#### Goal of the exercise:
Go through the records and report each line in which the word "MISO" occurs.

#### Dataset entries:
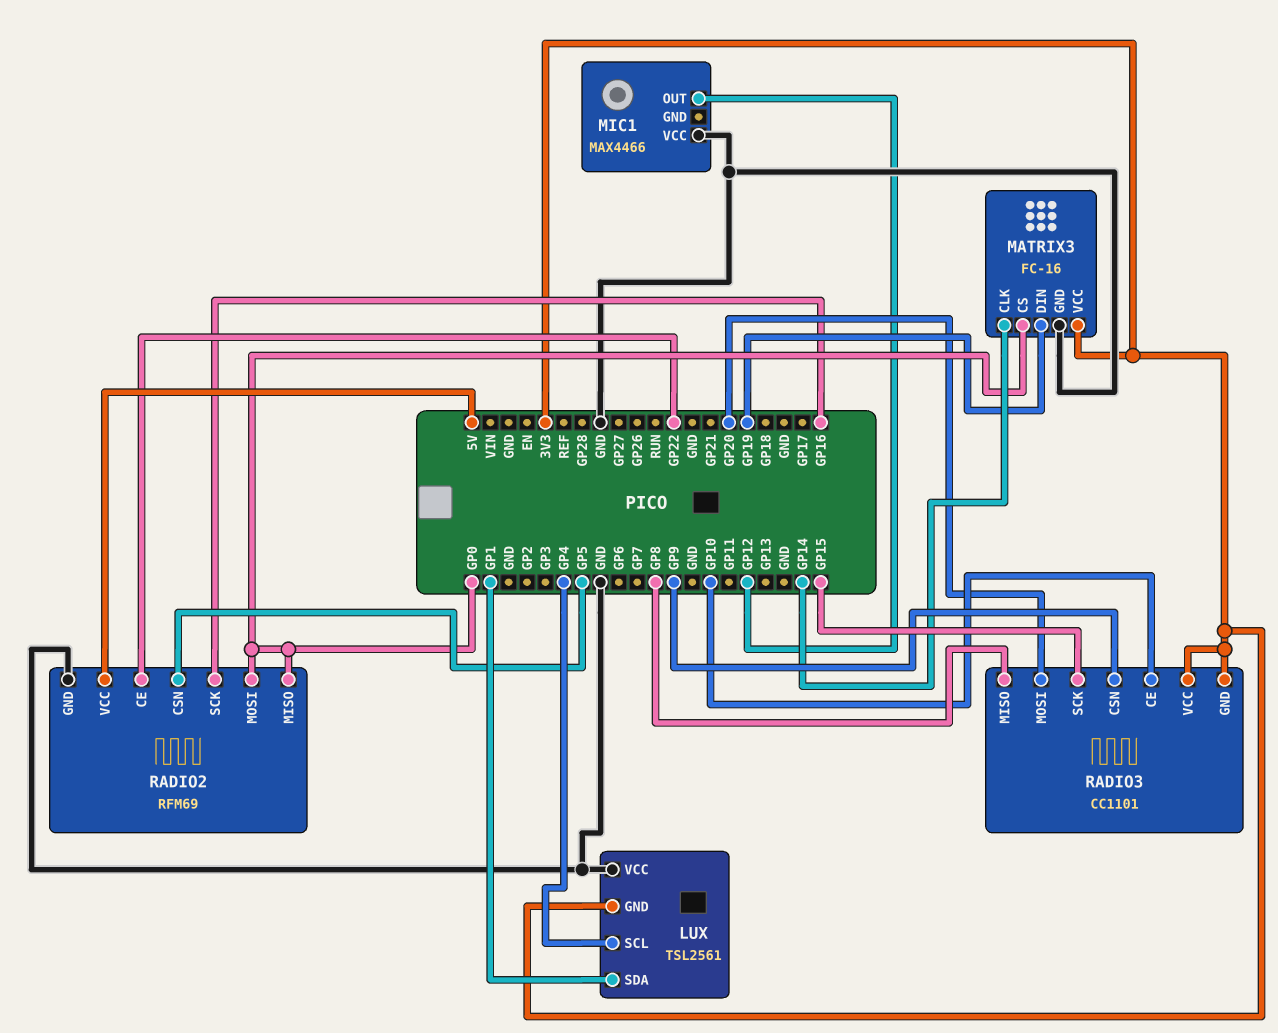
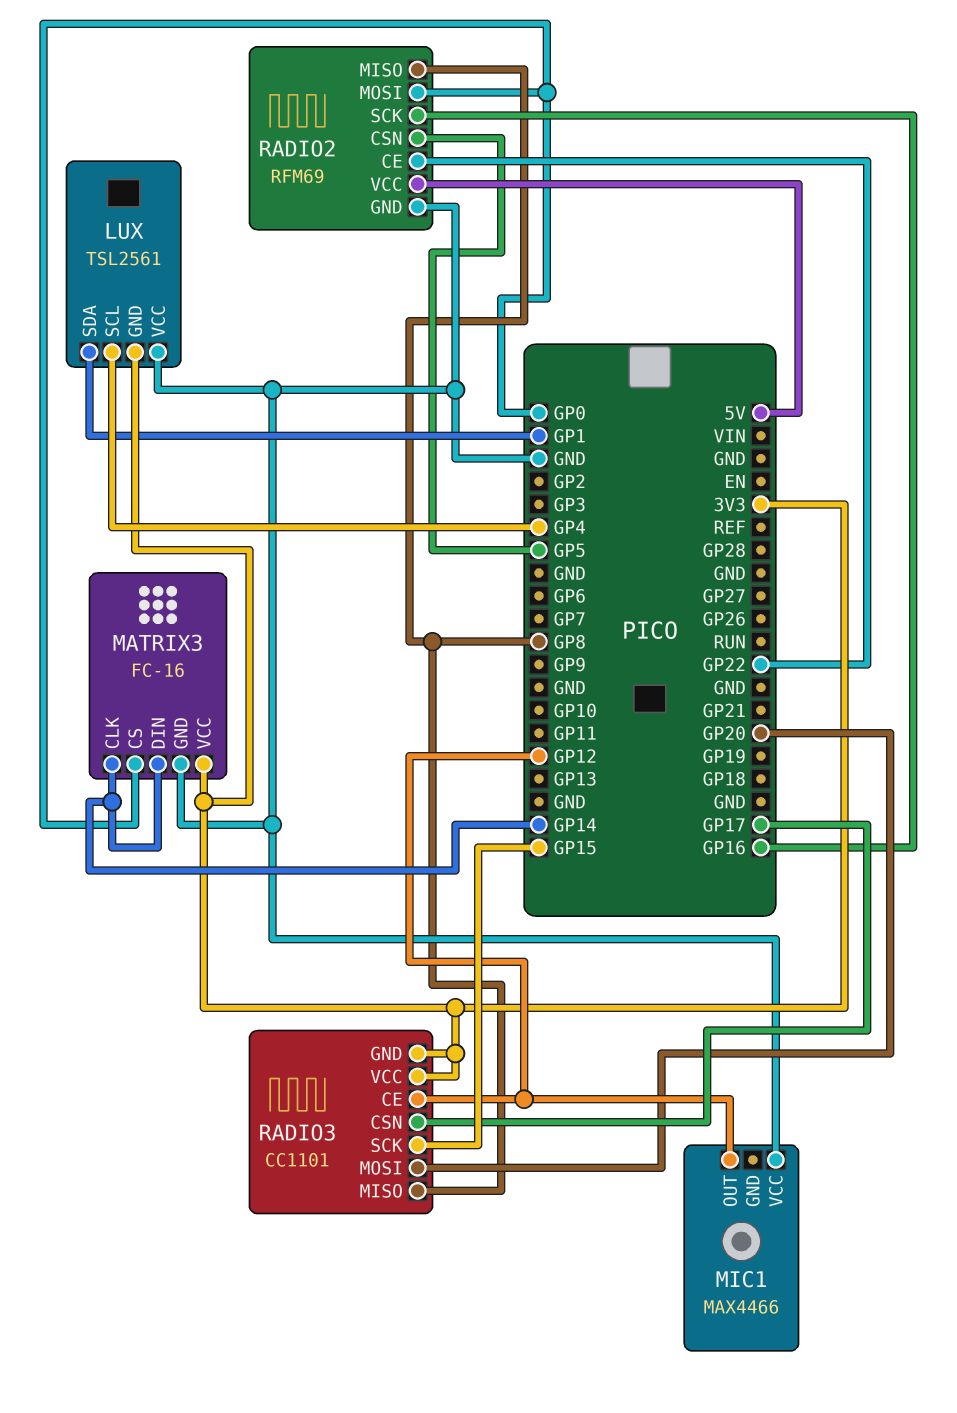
MATRIX3 pin DIN: GP19 -> GP14
RADIO2 pin MISO: GP0 -> GP8
RADIO3 pin CE: GP10 -> GP12
RADIO3 pin CSN: GP9 -> GP17

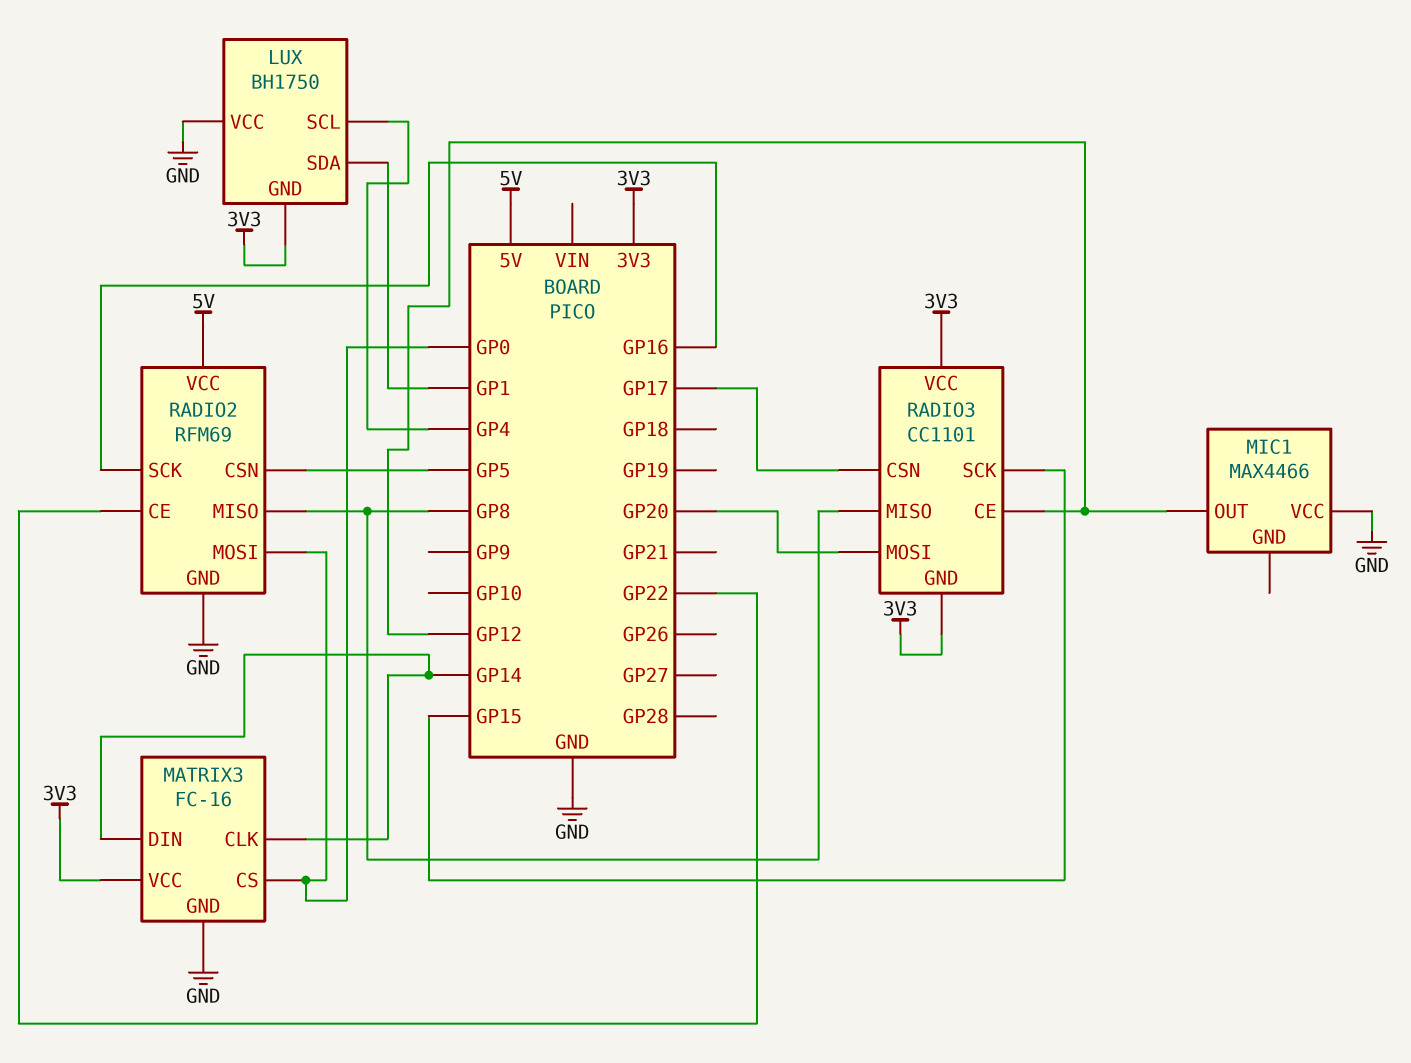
LUX: TSL2561 -> BH1750

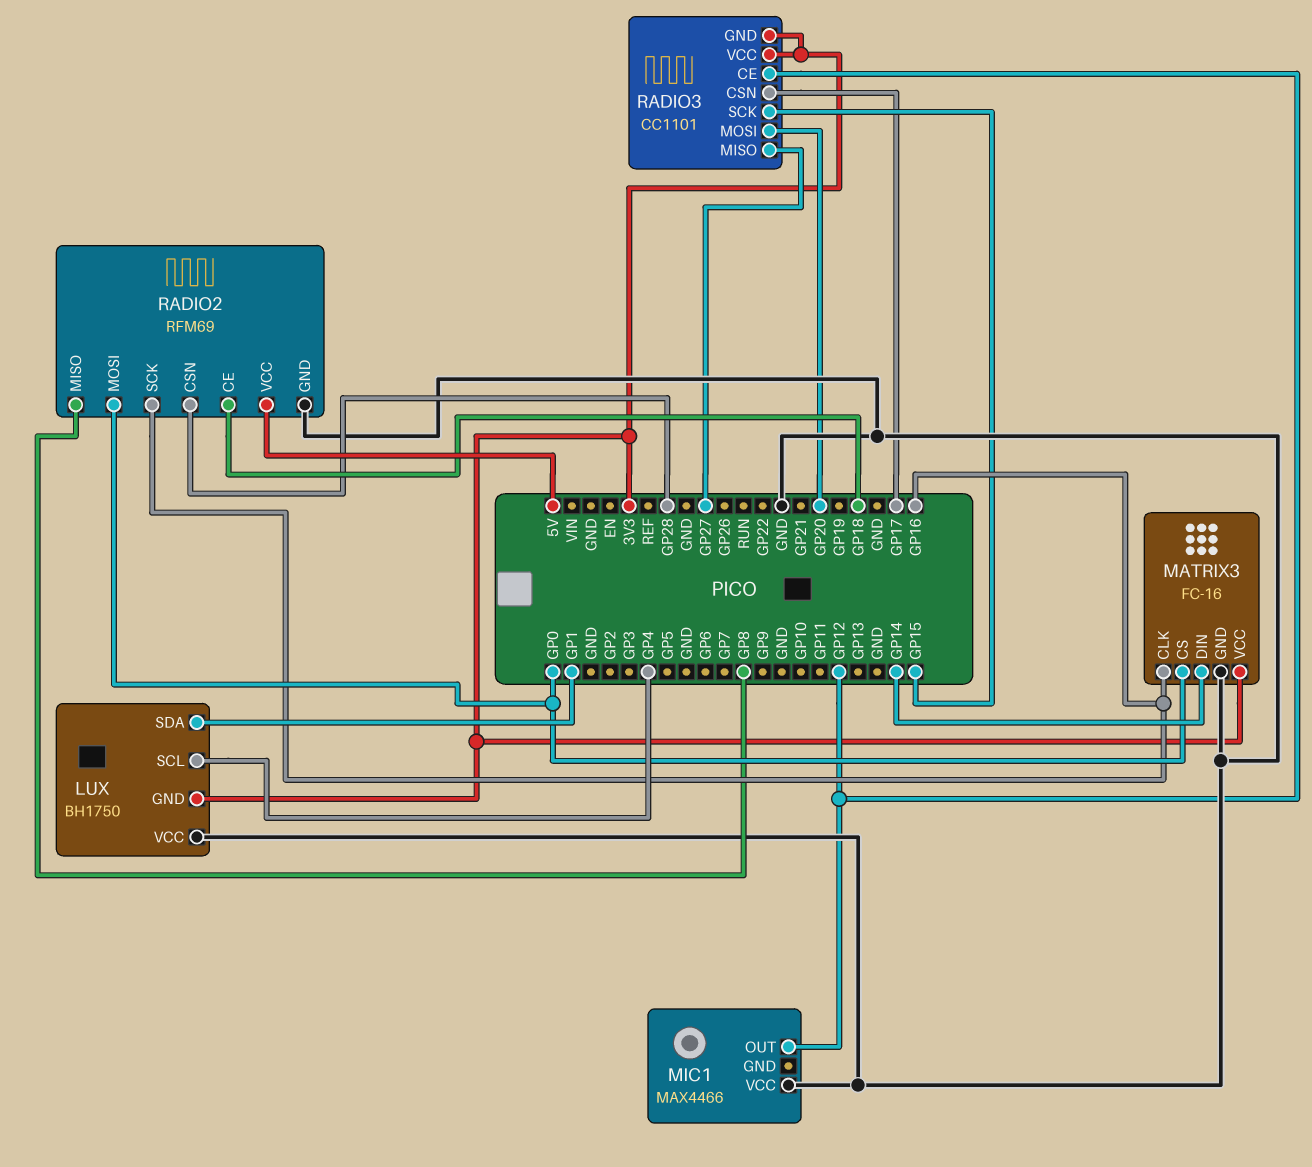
MATRIX3 pin CLK: GP14 -> GP16
RADIO2 pin CE: GP22 -> GP18
RADIO2 pin CSN: GP5 -> GP28
RADIO3 pin MISO: GP8 -> GP27

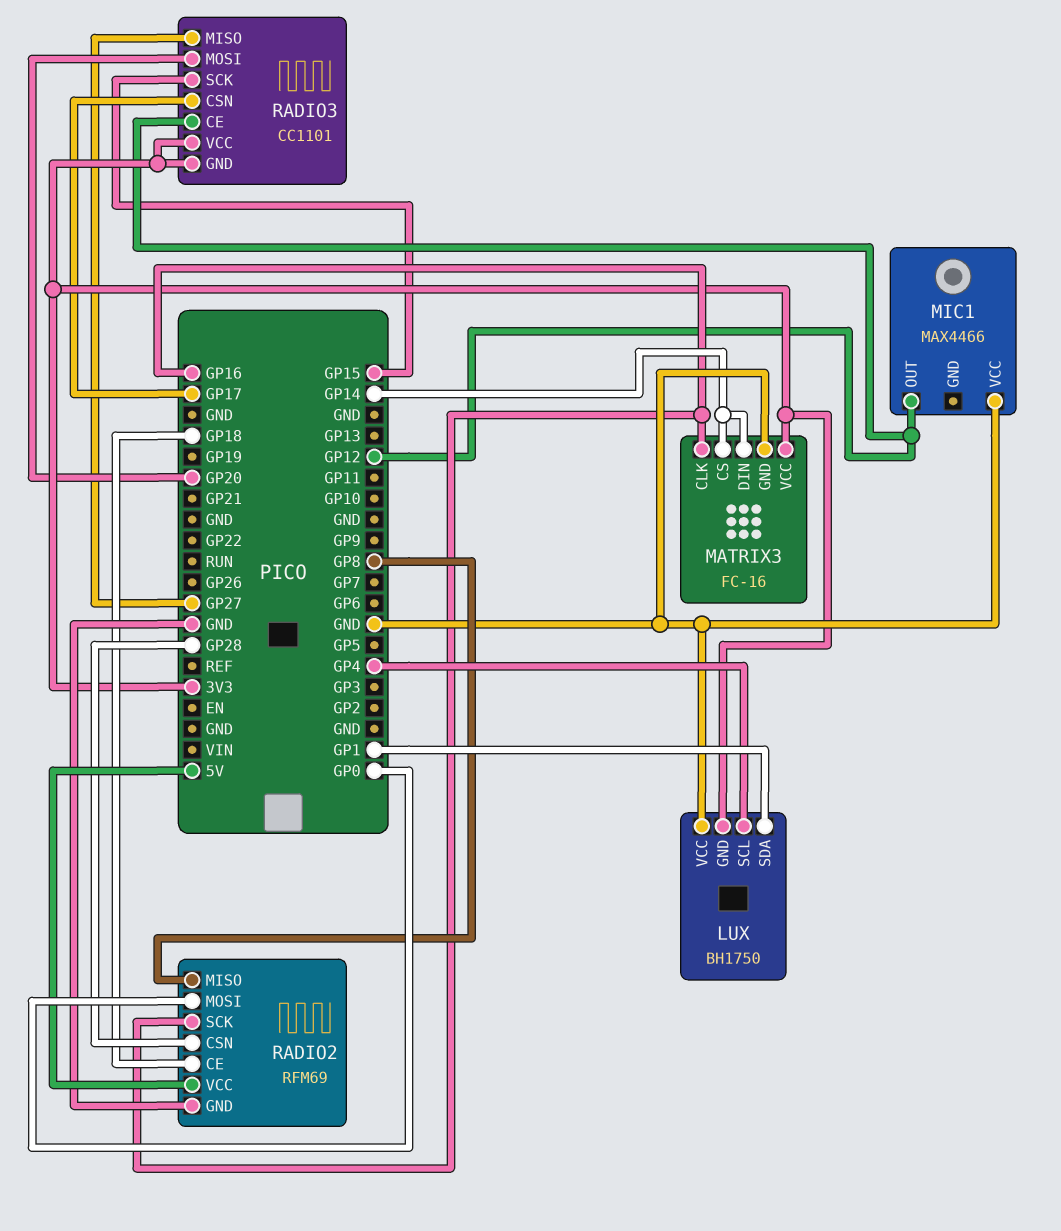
MATRIX3 pin CS: GP0 -> GP14

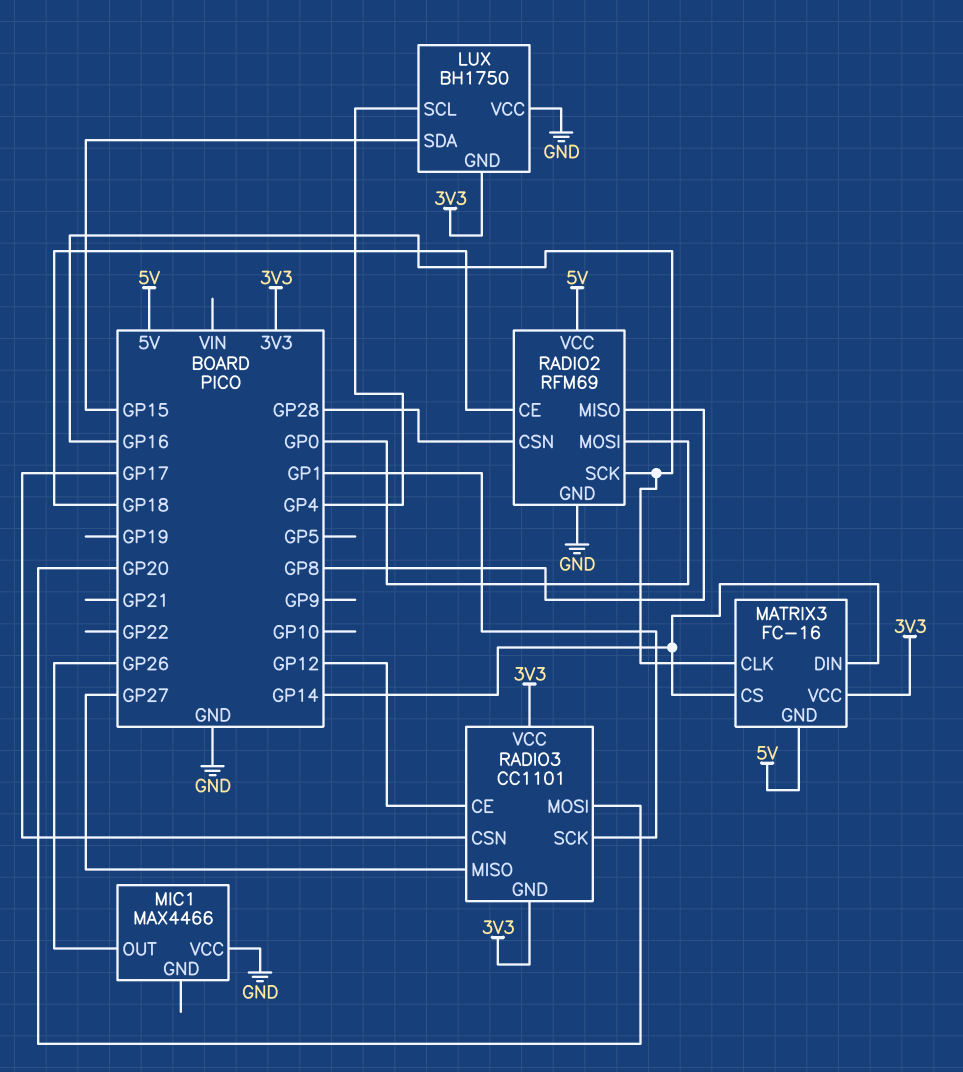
LUX pin SDA: GP1 -> GP15
MATRIX3 pin GND: GND -> 5V
MIC1 pin OUT: GP12 -> GP26
RADIO3 pin SCK: GP15 -> GP1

#### Solved exercise:
RADIO2 pin MISO: GP0 -> GP8
RADIO3 pin MISO: GP8 -> GP27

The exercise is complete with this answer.